═══ Available data ═══

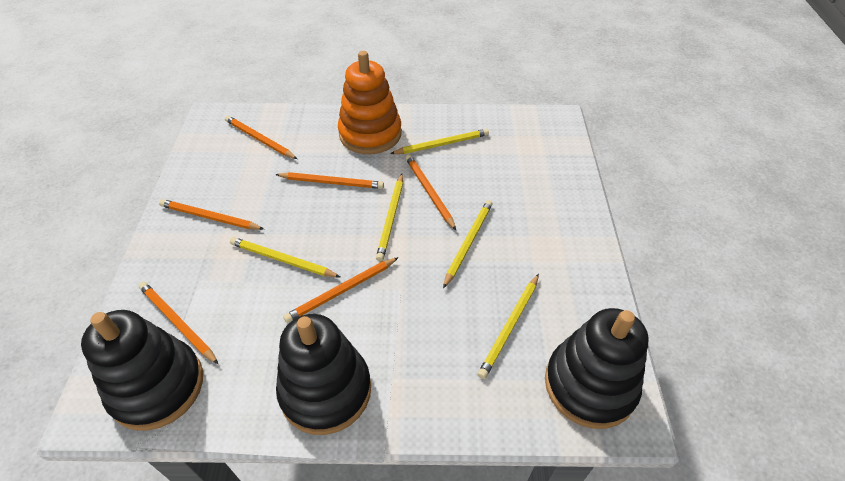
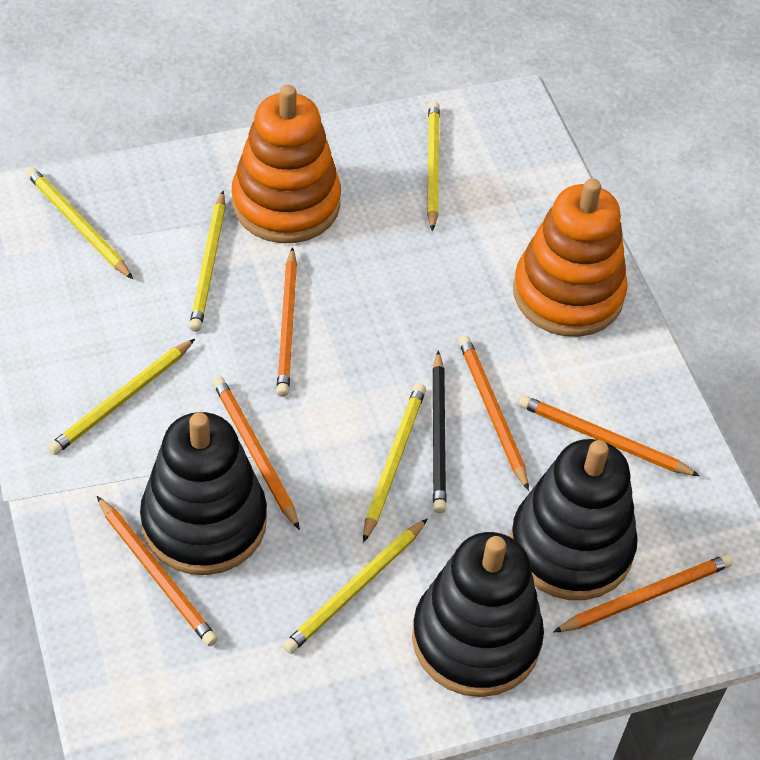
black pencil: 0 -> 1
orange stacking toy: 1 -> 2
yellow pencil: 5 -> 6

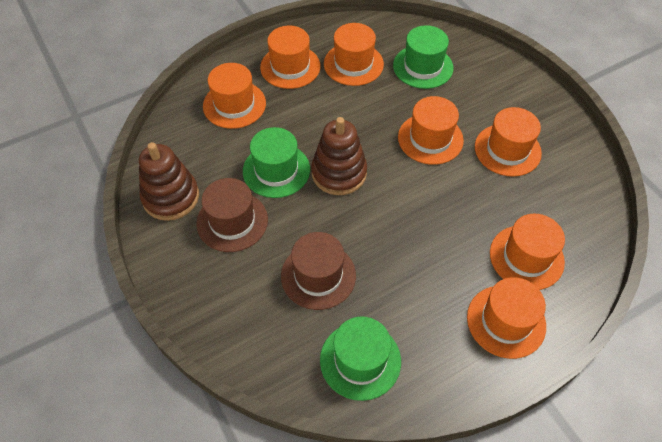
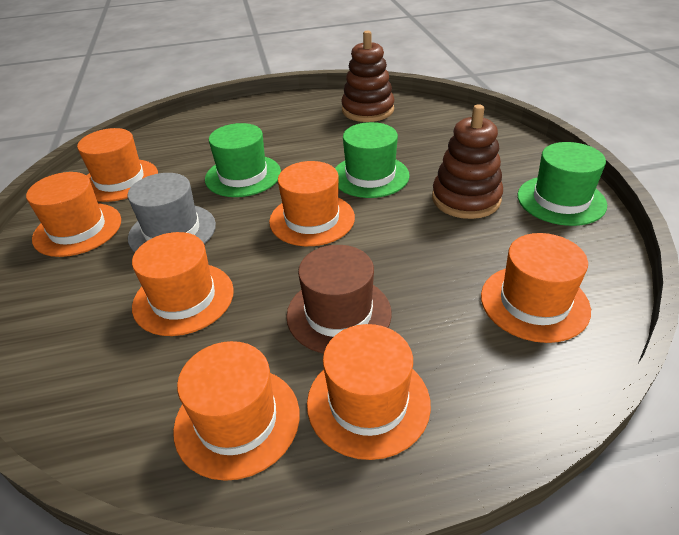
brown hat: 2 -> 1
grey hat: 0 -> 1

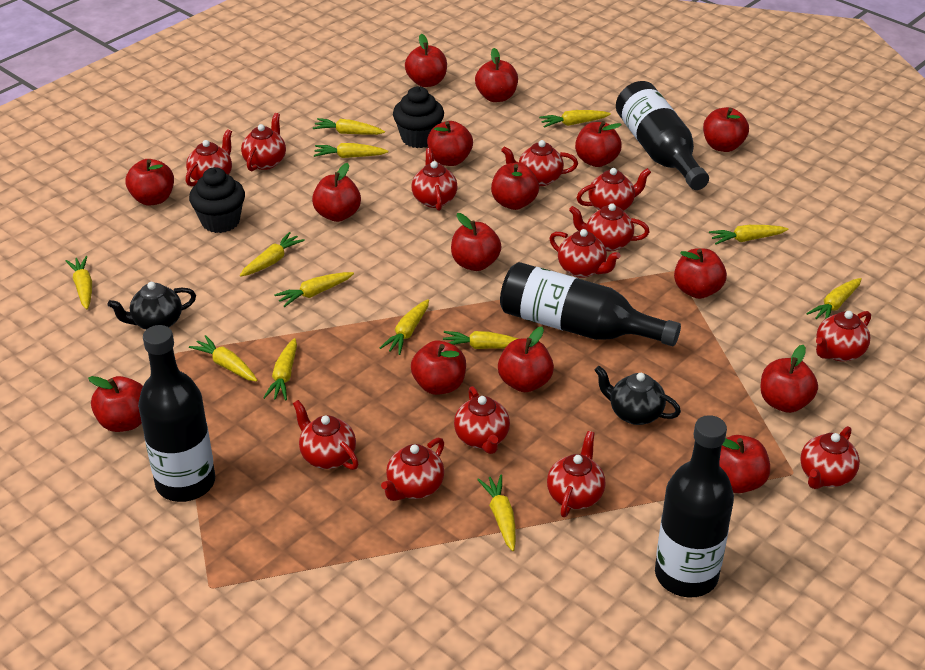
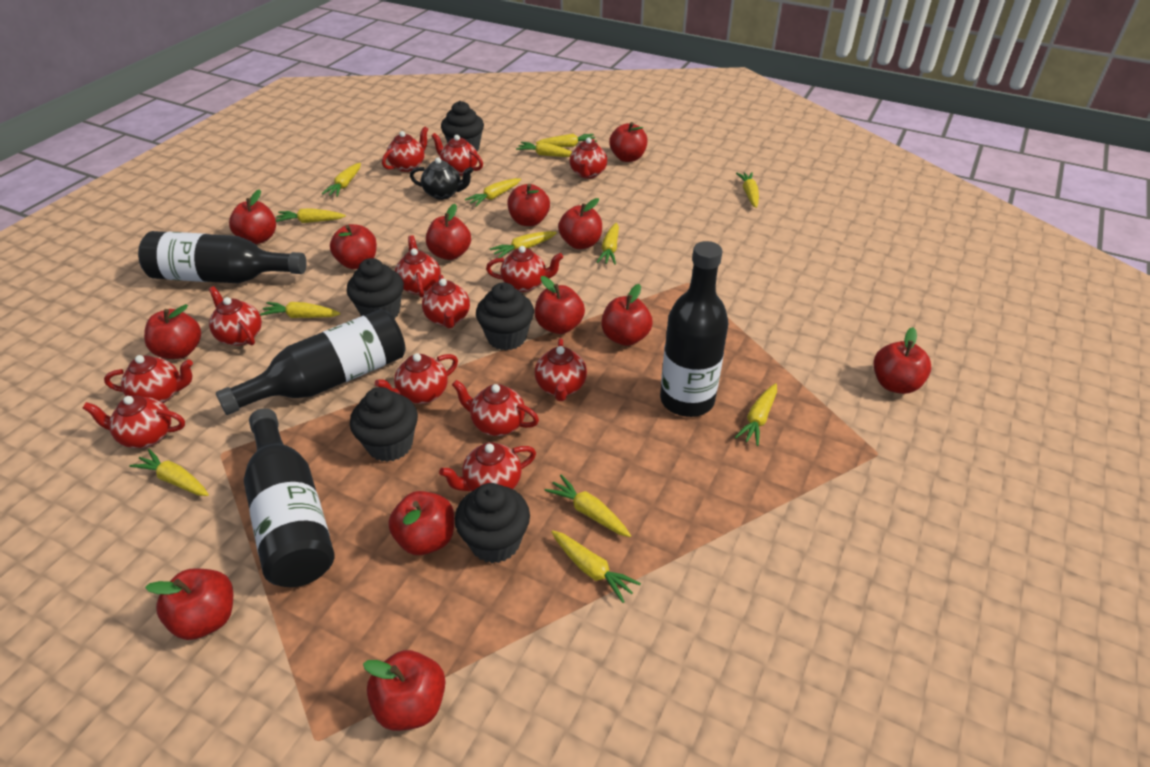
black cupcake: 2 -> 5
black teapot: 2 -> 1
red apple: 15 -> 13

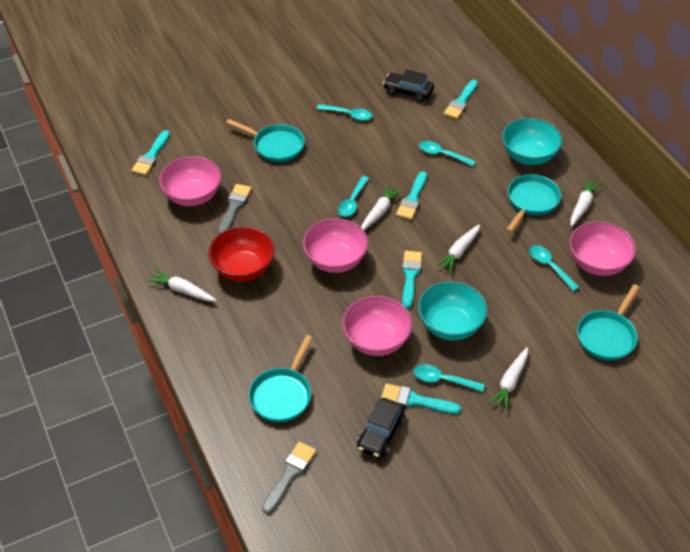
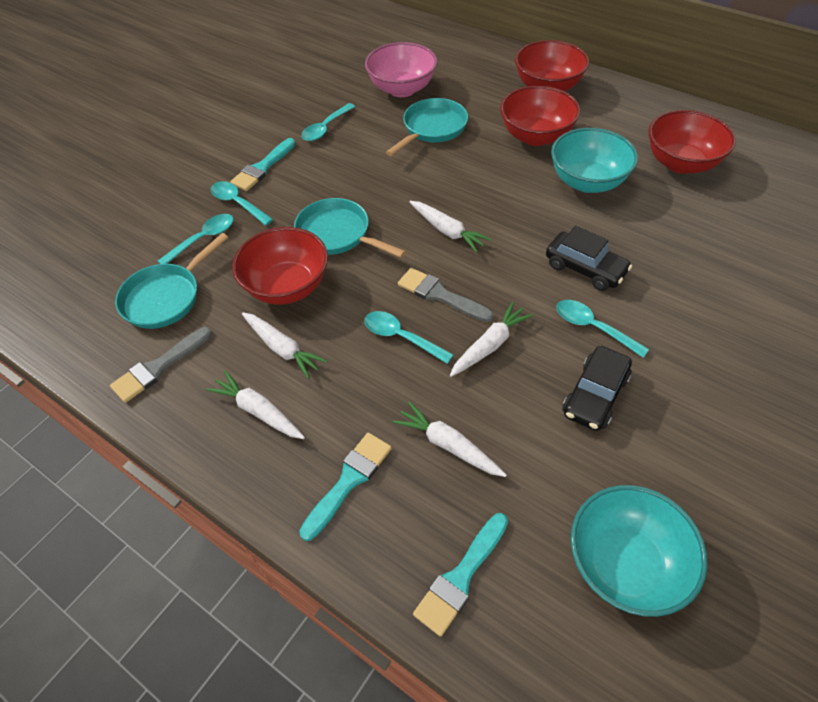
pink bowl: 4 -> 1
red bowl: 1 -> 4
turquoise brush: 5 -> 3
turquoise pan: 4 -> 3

═══

### Task goal
Apart from the pictures, repeat every entry exactly.

### Your response
black pencil: 0 -> 1
orange stacking toy: 1 -> 2
yellow pencil: 5 -> 6

brown hat: 2 -> 1
grey hat: 0 -> 1

black cupcake: 2 -> 5
black teapot: 2 -> 1
red apple: 15 -> 13

pink bowl: 4 -> 1
red bowl: 1 -> 4
turquoise brush: 5 -> 3
turquoise pan: 4 -> 3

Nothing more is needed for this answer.